Return every entry exactly, except for any pictures.
*** Opening Given data ***
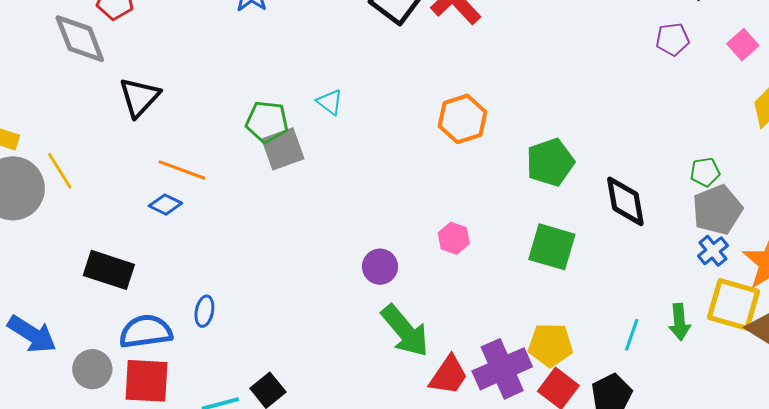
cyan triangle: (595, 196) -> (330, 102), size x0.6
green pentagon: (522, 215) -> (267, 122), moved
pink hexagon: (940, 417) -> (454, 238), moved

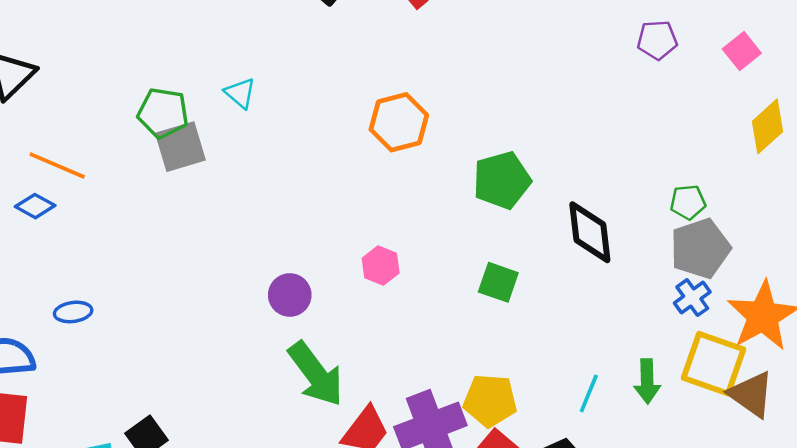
green square: (552, 247) -> (498, 282), size x0.7
blue ellipse: (204, 311) -> (73, 312), moved, turned 68

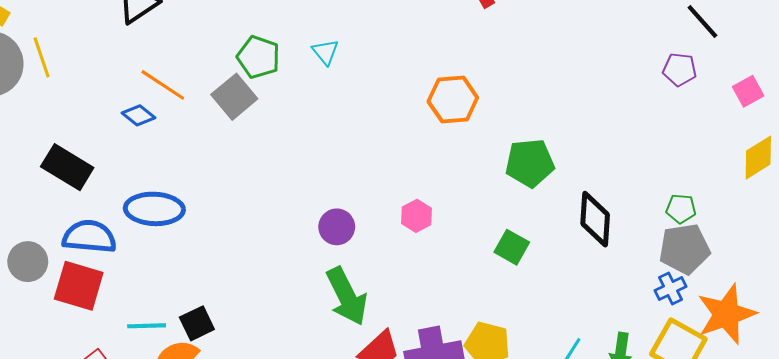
gray square: (180, 147) -> (234, 97), moved, turned -33
blue ellipse: (73, 312) -> (154, 209), size x1.8

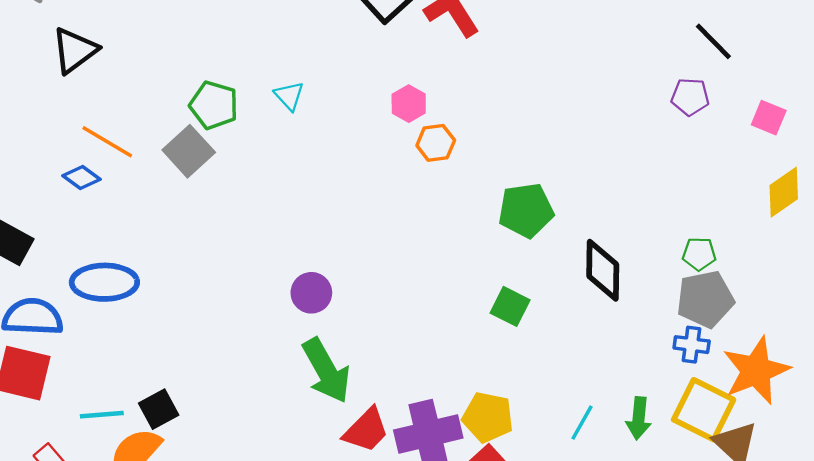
pink square: (748, 91) -> (769, 118), turned -36
orange hexagon: (453, 100) -> (436, 143), size x0.7
pink hexagon: (416, 216) -> (409, 104), moved
blue cross: (671, 288) -> (692, 345), turned 36

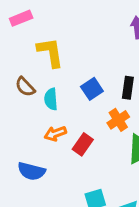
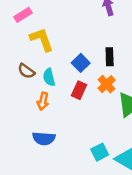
pink rectangle: (21, 18) -> (23, 15), moved
orange arrow: (55, 134) -> (43, 101), moved, turned -48
red rectangle: (83, 144) -> (79, 90), moved

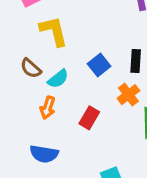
cyan semicircle: (49, 77) -> (58, 79), turned -120
red rectangle: (79, 90) -> (89, 118), moved

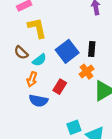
blue square: (99, 65) -> (67, 51), size x1.5
blue semicircle: (44, 154) -> (38, 101), moved

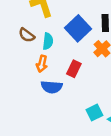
cyan semicircle: (39, 60) -> (48, 41), turned -40

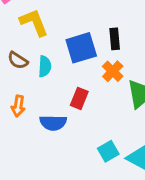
blue square: (78, 28) -> (81, 48), turned 30
orange arrow: (42, 64) -> (18, 106), moved

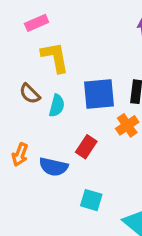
orange arrow: (18, 106) -> (20, 155), moved
cyan square: (108, 151) -> (91, 200), moved, turned 35

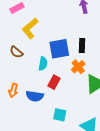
yellow L-shape: (55, 57) -> (30, 28), turned -115
cyan semicircle: (57, 106) -> (43, 64), moved

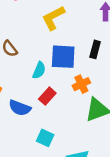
yellow L-shape: (30, 28) -> (53, 18), moved
black rectangle: (82, 45) -> (95, 49), moved

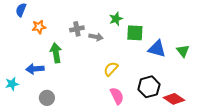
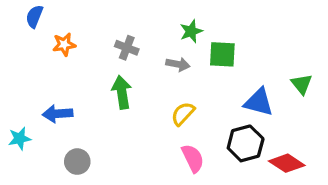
gray cross: (77, 29) -> (127, 48), turned 32
gray arrow: (96, 37) -> (178, 64), moved
blue triangle: (157, 49) -> (259, 102), moved
green arrow: (56, 53) -> (122, 92), moved

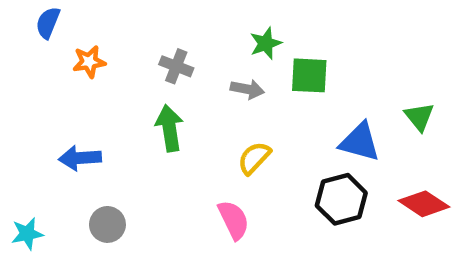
cyan star: (20, 138) -> (27, 234), moved
pink semicircle: (193, 158) -> (234, 220), moved
red diamond: (287, 163) -> (424, 204), moved

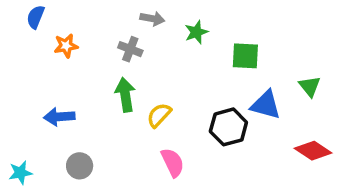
green square: (309, 75) -> (245, 56), moved
gray arrow: (247, 89) -> (152, 19), moved
yellow semicircle: (254, 158) -> (159, 115), moved
black hexagon: (341, 199) -> (228, 127), moved

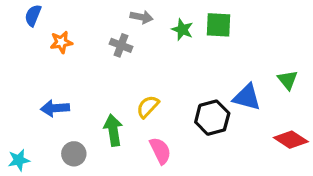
green star: (196, 32) -> (182, 30), turned -30
green square: (245, 56) -> (219, 25), moved
green arrow: (125, 95) -> (113, 130), moved

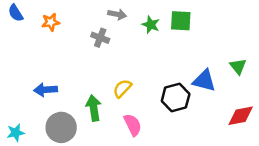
blue semicircle: (33, 15) -> (16, 13), moved, turned -54
orange star: (61, 42) -> (51, 22), moved
red diamond: (291, 140) -> (241, 116), turned -44
gray circle: (74, 154) -> (61, 127), size x1.5

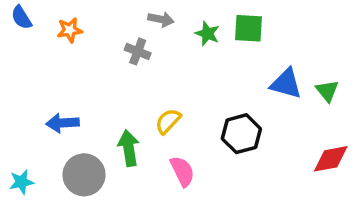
blue triangle: (204, 81) -> (286, 84), moved

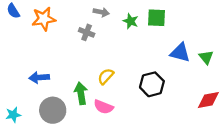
orange star: (70, 30) -> (44, 19), size x1.5
pink semicircle: (182, 171) -> (103, 107), moved, turned 138

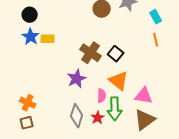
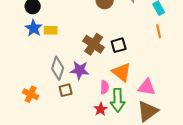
black square: (116, 54) -> (119, 45), turned 35
purple star: (77, 79) -> (80, 70), turned 30
gray diamond: (77, 116) -> (58, 68), moved
brown square: (27, 123) -> (66, 90), moved

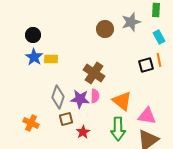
black square: (119, 45) -> (146, 65), moved
pink semicircle: (105, 87) -> (95, 96), moved
red star: (101, 109) -> (83, 132), moved

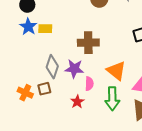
brown cross: (94, 73) -> (88, 43), turned -35
pink semicircle: (95, 96) -> (89, 84), moved
brown square: (66, 119) -> (44, 89), moved

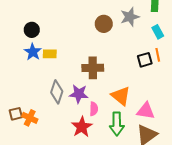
brown square: (44, 89) -> (16, 114), moved
red star: (77, 102) -> (82, 127), size x1.5

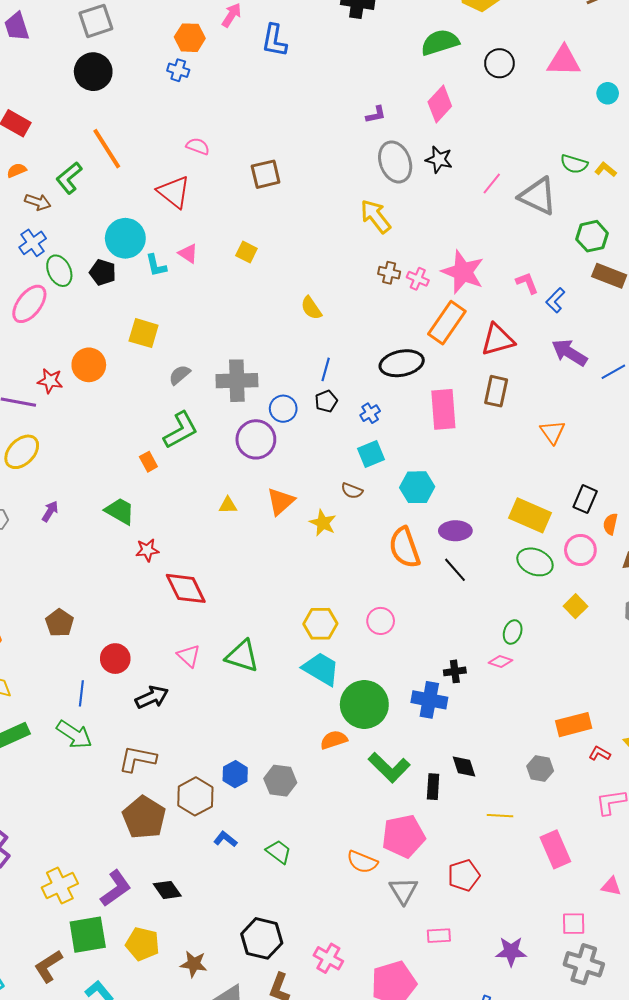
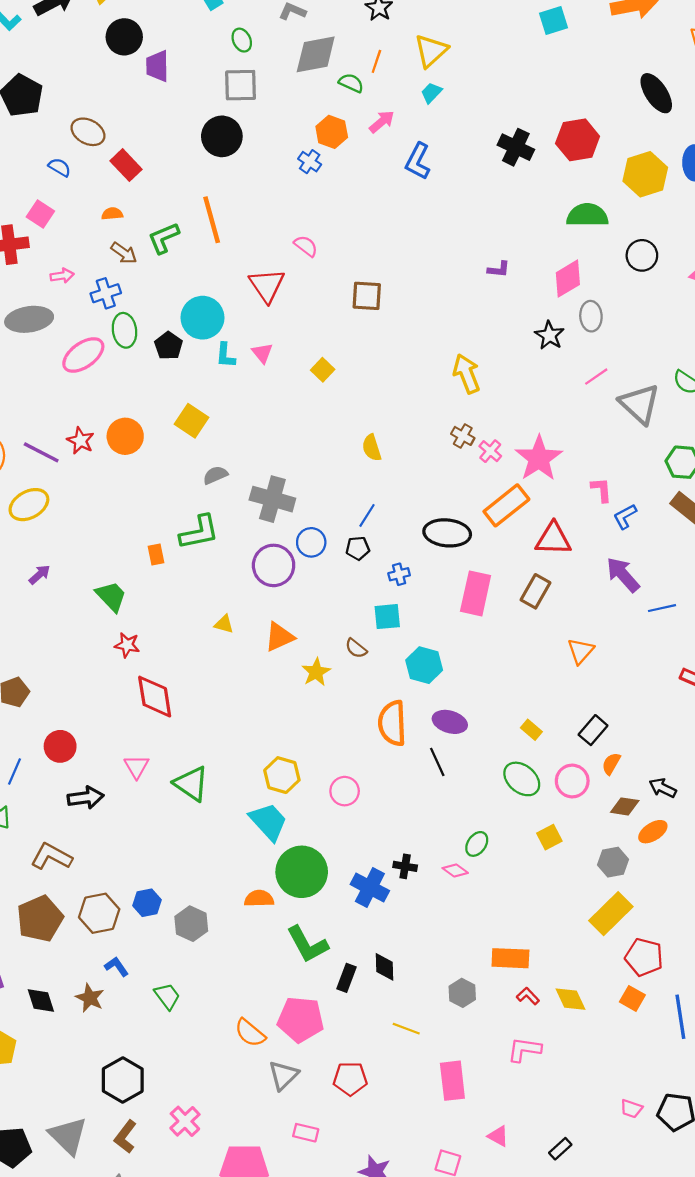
gray ellipse: (395, 162) -> (591, 316), moved, size x0.7
yellow rectangle: (530, 515) -> (531, 730), size x0.5
brown star: (194, 964) -> (90, 998), moved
*** Closing Given data ***
# Your solution:
cyan triangle: (595, 196) -> (330, 102), size x0.6
green pentagon: (522, 215) -> (267, 122), moved
pink hexagon: (940, 417) -> (454, 238), moved

green square: (552, 247) -> (498, 282), size x0.7
blue ellipse: (204, 311) -> (73, 312), moved, turned 68

gray square: (180, 147) -> (234, 97), moved, turned -33
blue ellipse: (73, 312) -> (154, 209), size x1.8

pink square: (748, 91) -> (769, 118), turned -36
orange hexagon: (453, 100) -> (436, 143), size x0.7
pink hexagon: (416, 216) -> (409, 104), moved
blue cross: (671, 288) -> (692, 345), turned 36

pink rectangle: (21, 18) -> (23, 15), moved
orange arrow: (55, 134) -> (43, 101), moved, turned -48
red rectangle: (83, 144) -> (79, 90), moved

cyan semicircle: (49, 77) -> (58, 79), turned -120
red rectangle: (79, 90) -> (89, 118), moved

blue square: (99, 65) -> (67, 51), size x1.5
blue semicircle: (44, 154) -> (38, 101), moved

cyan semicircle: (39, 60) -> (48, 41), turned -40

blue square: (78, 28) -> (81, 48), turned 30
orange arrow: (42, 64) -> (18, 106), moved

orange arrow: (18, 106) -> (20, 155), moved
cyan square: (108, 151) -> (91, 200), moved, turned 35

yellow L-shape: (55, 57) -> (30, 28), turned -115
cyan semicircle: (57, 106) -> (43, 64), moved

yellow L-shape: (30, 28) -> (53, 18), moved
black rectangle: (82, 45) -> (95, 49), moved

gray cross: (77, 29) -> (127, 48), turned 32
gray arrow: (96, 37) -> (178, 64), moved
blue triangle: (157, 49) -> (259, 102), moved
green arrow: (56, 53) -> (122, 92), moved

cyan star: (20, 138) -> (27, 234), moved
pink semicircle: (193, 158) -> (234, 220), moved
red diamond: (287, 163) -> (424, 204), moved

green square: (309, 75) -> (245, 56), moved
gray arrow: (247, 89) -> (152, 19), moved
yellow semicircle: (254, 158) -> (159, 115), moved
black hexagon: (341, 199) -> (228, 127), moved

green star: (196, 32) -> (182, 30), turned -30
green square: (245, 56) -> (219, 25), moved
green arrow: (125, 95) -> (113, 130), moved

blue semicircle: (33, 15) -> (16, 13), moved, turned -54
orange star: (61, 42) -> (51, 22), moved
red diamond: (291, 140) -> (241, 116), turned -44
gray circle: (74, 154) -> (61, 127), size x1.5

blue triangle: (204, 81) -> (286, 84), moved

orange star: (70, 30) -> (44, 19), size x1.5
pink semicircle: (182, 171) -> (103, 107), moved, turned 138

black square: (116, 54) -> (119, 45), turned 35
purple star: (77, 79) -> (80, 70), turned 30
gray diamond: (77, 116) -> (58, 68), moved
brown square: (27, 123) -> (66, 90), moved

black square: (119, 45) -> (146, 65), moved
pink semicircle: (105, 87) -> (95, 96), moved
red star: (101, 109) -> (83, 132), moved

brown cross: (94, 73) -> (88, 43), turned -35
pink semicircle: (95, 96) -> (89, 84), moved
brown square: (66, 119) -> (44, 89), moved

brown square: (44, 89) -> (16, 114), moved
red star: (77, 102) -> (82, 127), size x1.5

gray ellipse: (395, 162) -> (591, 316), moved, size x0.7
yellow rectangle: (530, 515) -> (531, 730), size x0.5
brown star: (194, 964) -> (90, 998), moved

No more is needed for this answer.